* _WORK TO COMPLETE_
A word-for-word copy of the entries, with images excluded, is the expected answer.

(Extracted data entries)
>>
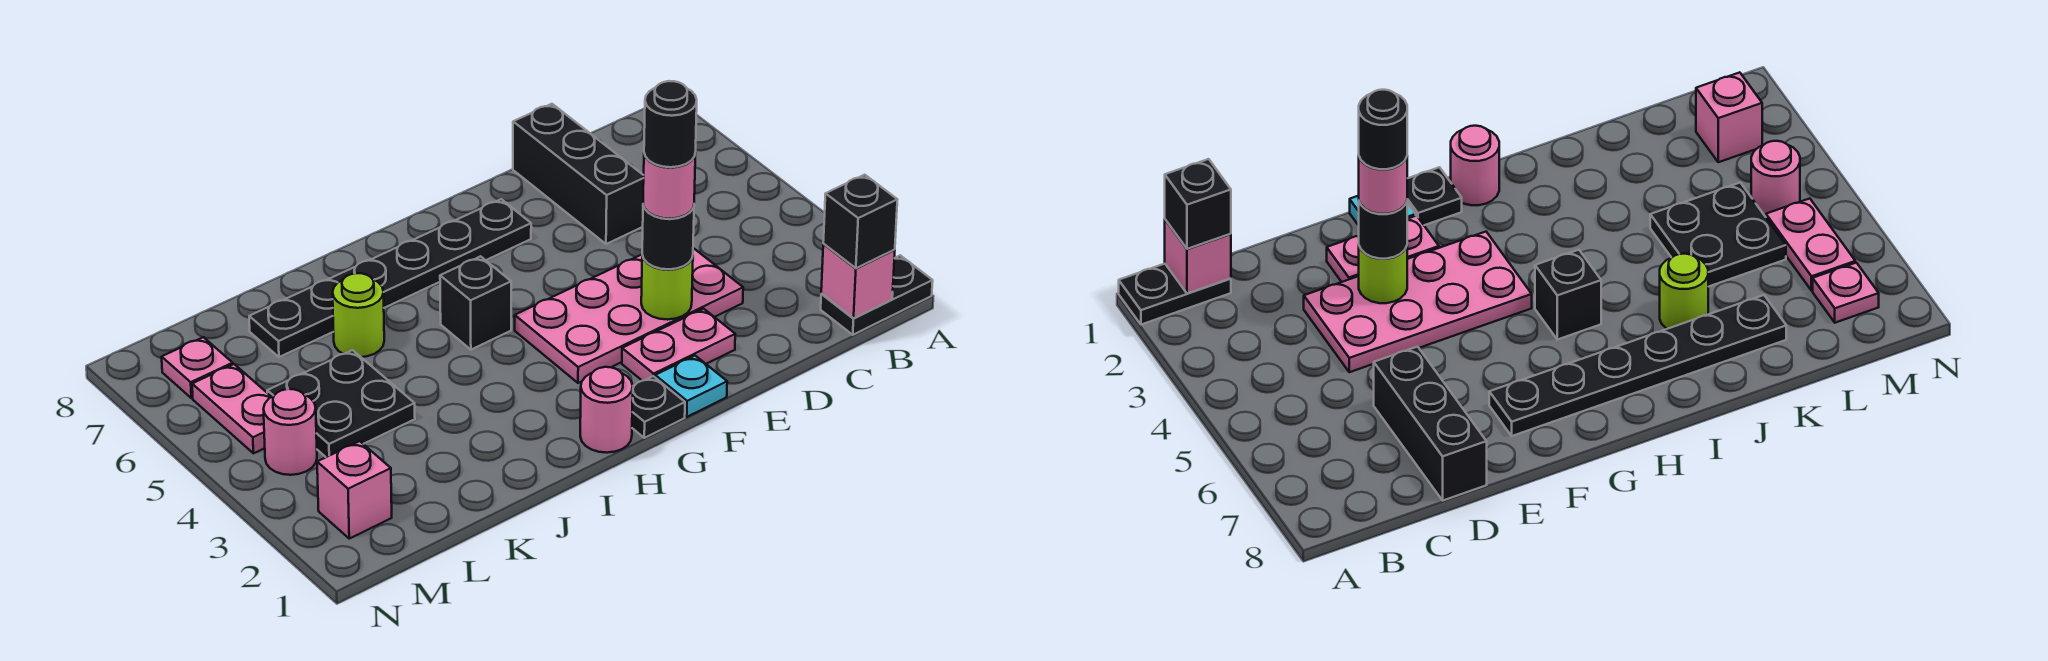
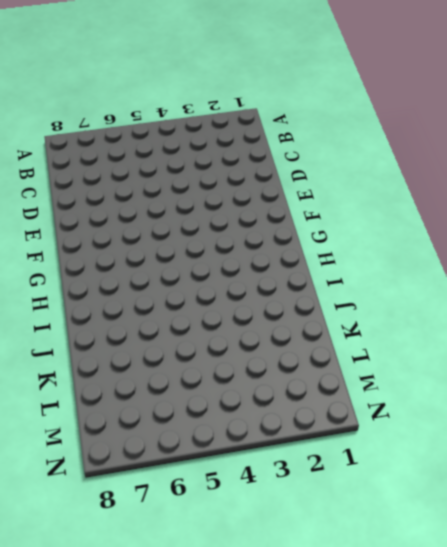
none -> black plate A1:B1 level 1
none -> pink plate D3:G4 level 1
none -> black brick D6:D8 level 1

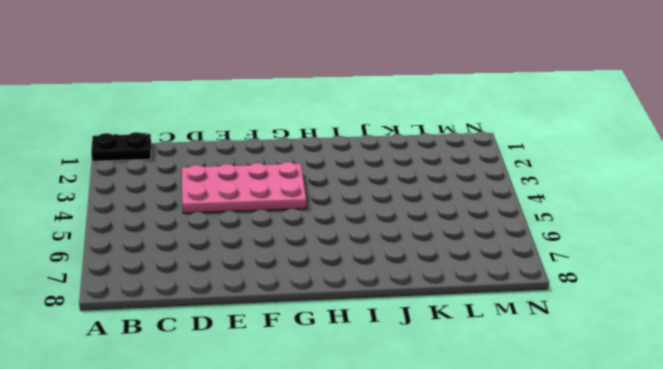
none -> black brick D6:D8 level 1
none -> pink plate E2:F2 level 1
none -> cyan plate F1 level 1

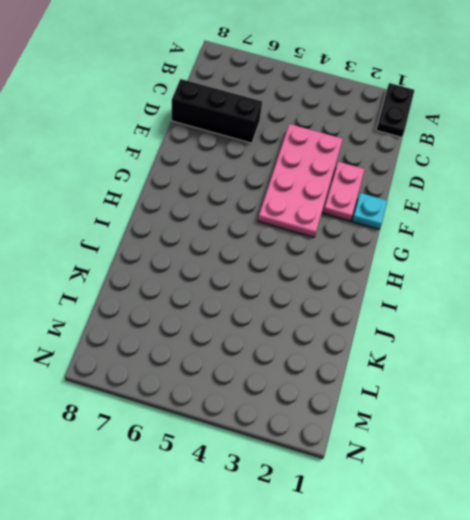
none -> black plate F7:K7 level 1
none -> black plate G1 level 1
none -> pink round brick H1 level 1

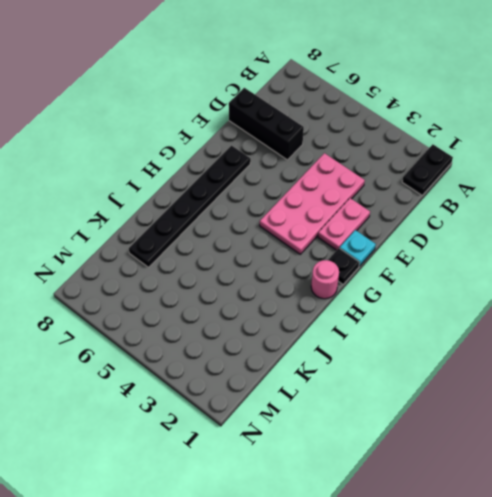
none -> black brick H5 level 1
none -> lime round brick J6 level 1
none -> black plate K4:L5 level 1

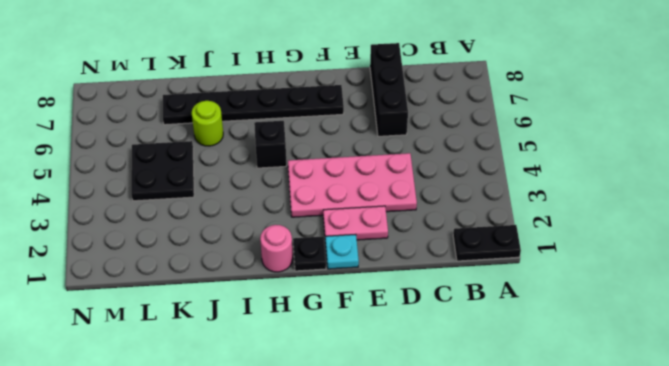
none -> pink brick M2 level 1
none -> pink round brick M4 level 1
none -> pink plate M5:M6 level 1

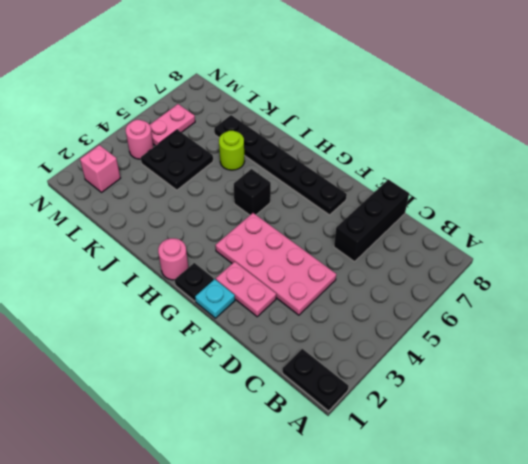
none -> pink plate M7 level 1
none -> pink brick B1 level 2
none -> lime round brick E3 level 2

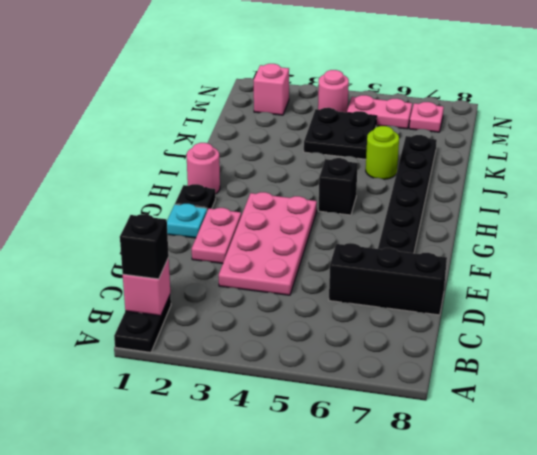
none -> lime round brick E3 level 2
none -> black round brick E3 level 3
none -> pink round brick E3 level 4

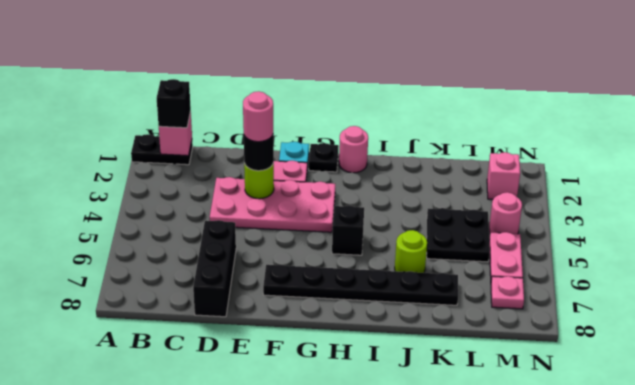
none -> black round brick E3 level 5

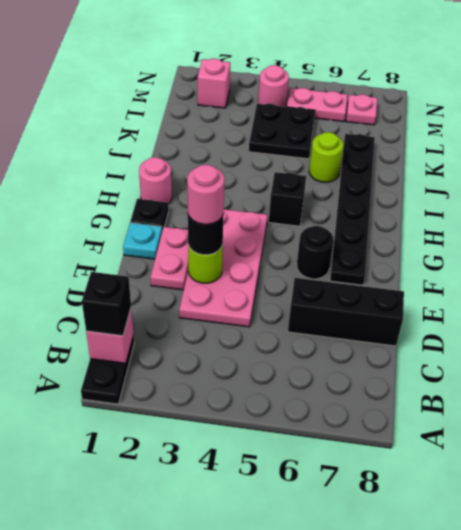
black round brick F6 level 1 -> black round brick E3 level 5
<<
* _TASK ANSWER_
none -> black plate A1:B1 level 1
none -> pink plate D3:G4 level 1
none -> black brick D6:D8 level 1

none -> black brick D6:D8 level 1
none -> pink plate E2:F2 level 1
none -> cyan plate F1 level 1

none -> black plate F7:K7 level 1
none -> black plate G1 level 1
none -> pink round brick H1 level 1

none -> black brick H5 level 1
none -> lime round brick J6 level 1
none -> black plate K4:L5 level 1

none -> pink brick M2 level 1
none -> pink round brick M4 level 1
none -> pink plate M5:M6 level 1

none -> pink plate M7 level 1
none -> pink brick B1 level 2
none -> lime round brick E3 level 2

none -> lime round brick E3 level 2
none -> black round brick E3 level 3
none -> pink round brick E3 level 4

none -> black round brick E3 level 5

black round brick F6 level 1 -> black round brick E3 level 5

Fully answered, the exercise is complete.